BEGIN SOURCE INFORMATION
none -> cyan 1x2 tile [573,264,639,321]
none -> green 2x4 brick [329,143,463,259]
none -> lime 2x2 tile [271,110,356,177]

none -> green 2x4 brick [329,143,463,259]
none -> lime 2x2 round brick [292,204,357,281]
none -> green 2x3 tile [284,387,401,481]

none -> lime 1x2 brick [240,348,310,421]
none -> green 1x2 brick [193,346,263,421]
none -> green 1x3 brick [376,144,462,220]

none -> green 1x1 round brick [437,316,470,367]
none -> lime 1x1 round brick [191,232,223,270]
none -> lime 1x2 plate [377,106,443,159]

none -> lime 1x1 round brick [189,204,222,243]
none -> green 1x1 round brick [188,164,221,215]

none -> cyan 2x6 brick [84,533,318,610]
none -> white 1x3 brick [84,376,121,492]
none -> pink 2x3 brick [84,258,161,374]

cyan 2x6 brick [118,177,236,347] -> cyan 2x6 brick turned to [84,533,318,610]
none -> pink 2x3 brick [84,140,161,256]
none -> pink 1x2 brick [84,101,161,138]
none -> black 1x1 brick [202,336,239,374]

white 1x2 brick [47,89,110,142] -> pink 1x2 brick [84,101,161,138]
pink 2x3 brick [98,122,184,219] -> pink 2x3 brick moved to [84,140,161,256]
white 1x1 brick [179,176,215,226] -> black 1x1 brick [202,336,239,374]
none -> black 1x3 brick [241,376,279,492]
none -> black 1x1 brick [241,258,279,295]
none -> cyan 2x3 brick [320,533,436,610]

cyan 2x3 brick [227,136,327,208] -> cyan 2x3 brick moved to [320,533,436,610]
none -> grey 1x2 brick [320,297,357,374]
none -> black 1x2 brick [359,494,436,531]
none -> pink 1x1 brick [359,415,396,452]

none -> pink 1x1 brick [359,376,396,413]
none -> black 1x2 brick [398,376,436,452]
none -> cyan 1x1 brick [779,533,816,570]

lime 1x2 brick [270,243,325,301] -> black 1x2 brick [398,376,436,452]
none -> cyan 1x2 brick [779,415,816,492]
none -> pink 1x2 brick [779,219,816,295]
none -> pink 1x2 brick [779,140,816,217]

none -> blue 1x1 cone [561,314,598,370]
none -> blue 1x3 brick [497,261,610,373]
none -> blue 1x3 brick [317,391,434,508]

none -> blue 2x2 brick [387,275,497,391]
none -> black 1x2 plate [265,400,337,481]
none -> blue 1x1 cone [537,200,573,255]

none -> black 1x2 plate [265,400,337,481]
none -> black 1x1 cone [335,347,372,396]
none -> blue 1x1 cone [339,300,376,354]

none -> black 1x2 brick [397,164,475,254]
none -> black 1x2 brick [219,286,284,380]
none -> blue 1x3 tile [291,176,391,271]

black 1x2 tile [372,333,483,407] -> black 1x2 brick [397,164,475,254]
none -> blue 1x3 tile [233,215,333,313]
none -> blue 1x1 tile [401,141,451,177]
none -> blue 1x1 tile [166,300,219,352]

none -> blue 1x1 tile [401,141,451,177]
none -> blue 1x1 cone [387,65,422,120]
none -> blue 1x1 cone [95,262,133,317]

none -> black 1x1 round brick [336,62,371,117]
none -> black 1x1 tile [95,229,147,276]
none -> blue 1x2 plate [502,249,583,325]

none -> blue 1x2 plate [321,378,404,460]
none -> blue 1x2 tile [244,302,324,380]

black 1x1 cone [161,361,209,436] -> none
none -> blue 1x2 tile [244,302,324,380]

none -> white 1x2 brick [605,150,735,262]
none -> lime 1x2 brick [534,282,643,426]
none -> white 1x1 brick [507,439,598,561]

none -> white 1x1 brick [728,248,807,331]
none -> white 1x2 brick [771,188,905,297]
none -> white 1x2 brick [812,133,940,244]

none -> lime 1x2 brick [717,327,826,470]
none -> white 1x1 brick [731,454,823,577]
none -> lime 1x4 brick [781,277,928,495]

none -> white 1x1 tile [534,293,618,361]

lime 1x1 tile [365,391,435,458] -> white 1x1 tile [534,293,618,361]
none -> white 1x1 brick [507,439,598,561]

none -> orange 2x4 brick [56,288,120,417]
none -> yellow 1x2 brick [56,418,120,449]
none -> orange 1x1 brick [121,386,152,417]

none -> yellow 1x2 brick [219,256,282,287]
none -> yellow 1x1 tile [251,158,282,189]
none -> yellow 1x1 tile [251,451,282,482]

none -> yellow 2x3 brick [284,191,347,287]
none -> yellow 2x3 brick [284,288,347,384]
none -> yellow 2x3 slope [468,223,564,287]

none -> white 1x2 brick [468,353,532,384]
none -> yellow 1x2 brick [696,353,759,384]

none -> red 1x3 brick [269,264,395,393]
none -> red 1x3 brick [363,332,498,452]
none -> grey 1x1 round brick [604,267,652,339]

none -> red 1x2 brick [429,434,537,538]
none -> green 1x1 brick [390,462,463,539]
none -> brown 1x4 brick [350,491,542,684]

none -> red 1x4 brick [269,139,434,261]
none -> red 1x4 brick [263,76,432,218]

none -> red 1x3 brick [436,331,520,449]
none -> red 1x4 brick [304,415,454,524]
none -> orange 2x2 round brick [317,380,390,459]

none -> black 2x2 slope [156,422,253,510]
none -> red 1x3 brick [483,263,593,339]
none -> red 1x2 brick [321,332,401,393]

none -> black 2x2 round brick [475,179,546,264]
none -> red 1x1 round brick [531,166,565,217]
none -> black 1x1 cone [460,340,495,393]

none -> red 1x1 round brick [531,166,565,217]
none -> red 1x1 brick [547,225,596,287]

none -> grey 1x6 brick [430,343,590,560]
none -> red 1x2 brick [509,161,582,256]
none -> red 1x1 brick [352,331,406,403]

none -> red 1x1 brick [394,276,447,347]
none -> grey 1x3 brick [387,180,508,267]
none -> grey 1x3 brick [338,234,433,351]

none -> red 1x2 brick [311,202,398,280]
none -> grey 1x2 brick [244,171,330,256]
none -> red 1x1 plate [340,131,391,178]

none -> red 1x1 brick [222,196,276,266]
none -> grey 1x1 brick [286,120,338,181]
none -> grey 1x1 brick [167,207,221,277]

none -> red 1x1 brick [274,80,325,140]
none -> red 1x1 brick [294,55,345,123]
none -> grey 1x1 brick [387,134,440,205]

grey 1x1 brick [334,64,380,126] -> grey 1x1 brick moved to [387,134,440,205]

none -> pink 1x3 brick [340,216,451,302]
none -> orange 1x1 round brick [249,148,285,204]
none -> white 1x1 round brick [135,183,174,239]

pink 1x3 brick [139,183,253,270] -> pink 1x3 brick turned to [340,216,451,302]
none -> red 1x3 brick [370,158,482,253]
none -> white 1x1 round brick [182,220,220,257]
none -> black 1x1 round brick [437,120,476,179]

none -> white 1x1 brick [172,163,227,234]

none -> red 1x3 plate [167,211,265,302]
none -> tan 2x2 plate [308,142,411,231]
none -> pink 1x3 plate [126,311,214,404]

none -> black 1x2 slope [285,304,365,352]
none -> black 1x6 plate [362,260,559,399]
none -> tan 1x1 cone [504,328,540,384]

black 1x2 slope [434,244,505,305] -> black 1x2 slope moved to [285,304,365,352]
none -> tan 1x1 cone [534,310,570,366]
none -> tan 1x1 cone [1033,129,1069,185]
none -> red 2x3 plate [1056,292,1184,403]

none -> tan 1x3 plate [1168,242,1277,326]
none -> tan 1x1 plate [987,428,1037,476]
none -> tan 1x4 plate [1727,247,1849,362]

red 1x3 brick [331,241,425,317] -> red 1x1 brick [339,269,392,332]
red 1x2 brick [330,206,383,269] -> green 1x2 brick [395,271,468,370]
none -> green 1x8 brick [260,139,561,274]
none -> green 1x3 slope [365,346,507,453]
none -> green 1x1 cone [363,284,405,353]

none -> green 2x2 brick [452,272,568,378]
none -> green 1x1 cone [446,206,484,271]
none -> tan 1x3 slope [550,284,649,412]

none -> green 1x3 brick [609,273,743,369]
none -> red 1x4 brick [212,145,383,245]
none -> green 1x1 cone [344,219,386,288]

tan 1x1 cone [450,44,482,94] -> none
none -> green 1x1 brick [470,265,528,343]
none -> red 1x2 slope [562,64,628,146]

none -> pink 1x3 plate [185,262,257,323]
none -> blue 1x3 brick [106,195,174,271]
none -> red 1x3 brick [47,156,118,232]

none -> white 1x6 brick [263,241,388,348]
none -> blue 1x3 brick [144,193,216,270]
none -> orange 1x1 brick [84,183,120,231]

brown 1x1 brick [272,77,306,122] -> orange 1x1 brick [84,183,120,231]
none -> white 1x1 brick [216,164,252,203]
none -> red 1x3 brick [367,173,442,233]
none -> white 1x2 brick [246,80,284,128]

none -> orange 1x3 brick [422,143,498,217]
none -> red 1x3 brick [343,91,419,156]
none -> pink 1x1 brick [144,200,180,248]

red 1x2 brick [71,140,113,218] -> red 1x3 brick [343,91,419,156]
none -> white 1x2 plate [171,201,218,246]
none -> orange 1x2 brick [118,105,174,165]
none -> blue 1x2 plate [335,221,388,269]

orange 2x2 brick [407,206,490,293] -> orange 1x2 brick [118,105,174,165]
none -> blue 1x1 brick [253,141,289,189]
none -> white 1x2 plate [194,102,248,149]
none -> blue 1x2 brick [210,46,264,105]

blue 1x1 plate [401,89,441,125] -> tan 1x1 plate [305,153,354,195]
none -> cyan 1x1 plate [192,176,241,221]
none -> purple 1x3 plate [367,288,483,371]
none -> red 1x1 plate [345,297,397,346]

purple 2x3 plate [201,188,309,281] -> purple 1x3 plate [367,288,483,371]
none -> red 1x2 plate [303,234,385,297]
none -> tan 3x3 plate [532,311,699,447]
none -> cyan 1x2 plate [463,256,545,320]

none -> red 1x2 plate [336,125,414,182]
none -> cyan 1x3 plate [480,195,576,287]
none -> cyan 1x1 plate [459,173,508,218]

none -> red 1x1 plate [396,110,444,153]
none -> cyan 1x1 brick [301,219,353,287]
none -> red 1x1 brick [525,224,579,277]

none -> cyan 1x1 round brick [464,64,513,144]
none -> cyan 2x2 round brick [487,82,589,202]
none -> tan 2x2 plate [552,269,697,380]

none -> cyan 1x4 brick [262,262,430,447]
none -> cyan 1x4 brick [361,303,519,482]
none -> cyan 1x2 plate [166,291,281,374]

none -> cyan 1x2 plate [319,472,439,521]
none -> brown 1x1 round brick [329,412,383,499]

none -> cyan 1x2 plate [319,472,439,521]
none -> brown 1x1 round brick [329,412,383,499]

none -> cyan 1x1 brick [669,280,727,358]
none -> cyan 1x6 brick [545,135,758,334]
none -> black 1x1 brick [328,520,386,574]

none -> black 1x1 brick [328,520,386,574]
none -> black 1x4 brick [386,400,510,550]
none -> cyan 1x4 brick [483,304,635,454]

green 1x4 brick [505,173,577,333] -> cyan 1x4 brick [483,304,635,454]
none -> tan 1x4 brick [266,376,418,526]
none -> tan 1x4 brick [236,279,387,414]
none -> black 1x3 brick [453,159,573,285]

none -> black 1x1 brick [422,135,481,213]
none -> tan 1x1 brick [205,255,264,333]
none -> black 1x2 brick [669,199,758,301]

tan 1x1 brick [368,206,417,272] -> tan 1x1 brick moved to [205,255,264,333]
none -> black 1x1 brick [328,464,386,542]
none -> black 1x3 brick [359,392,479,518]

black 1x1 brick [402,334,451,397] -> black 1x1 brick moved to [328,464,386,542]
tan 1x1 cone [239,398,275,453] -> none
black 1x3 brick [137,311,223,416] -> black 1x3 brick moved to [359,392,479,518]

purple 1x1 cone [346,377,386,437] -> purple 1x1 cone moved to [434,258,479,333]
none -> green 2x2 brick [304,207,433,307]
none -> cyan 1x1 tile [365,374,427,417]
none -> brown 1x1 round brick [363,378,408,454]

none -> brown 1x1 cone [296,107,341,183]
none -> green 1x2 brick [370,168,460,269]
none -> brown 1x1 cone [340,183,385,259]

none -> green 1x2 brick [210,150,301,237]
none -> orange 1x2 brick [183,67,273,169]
END SOURCE INFORMATION
● **DESCRIPTION OF THE TASK**
Extract from the records above the lines from the one containing "none -> green 1x1 cone [363,284,405,353]" to the one containing "none -> white 1x6 brick [263,241,388,348]", both lines included, exactly as they appear and with nothing else.

● **RESULT OF THE EXERCISE**
none -> green 1x1 cone [363,284,405,353]

none -> green 2x2 brick [452,272,568,378]
none -> green 1x1 cone [446,206,484,271]
none -> tan 1x3 slope [550,284,649,412]

none -> green 1x3 brick [609,273,743,369]
none -> red 1x4 brick [212,145,383,245]
none -> green 1x1 cone [344,219,386,288]

tan 1x1 cone [450,44,482,94] -> none
none -> green 1x1 brick [470,265,528,343]
none -> red 1x2 slope [562,64,628,146]

none -> pink 1x3 plate [185,262,257,323]
none -> blue 1x3 brick [106,195,174,271]
none -> red 1x3 brick [47,156,118,232]

none -> white 1x6 brick [263,241,388,348]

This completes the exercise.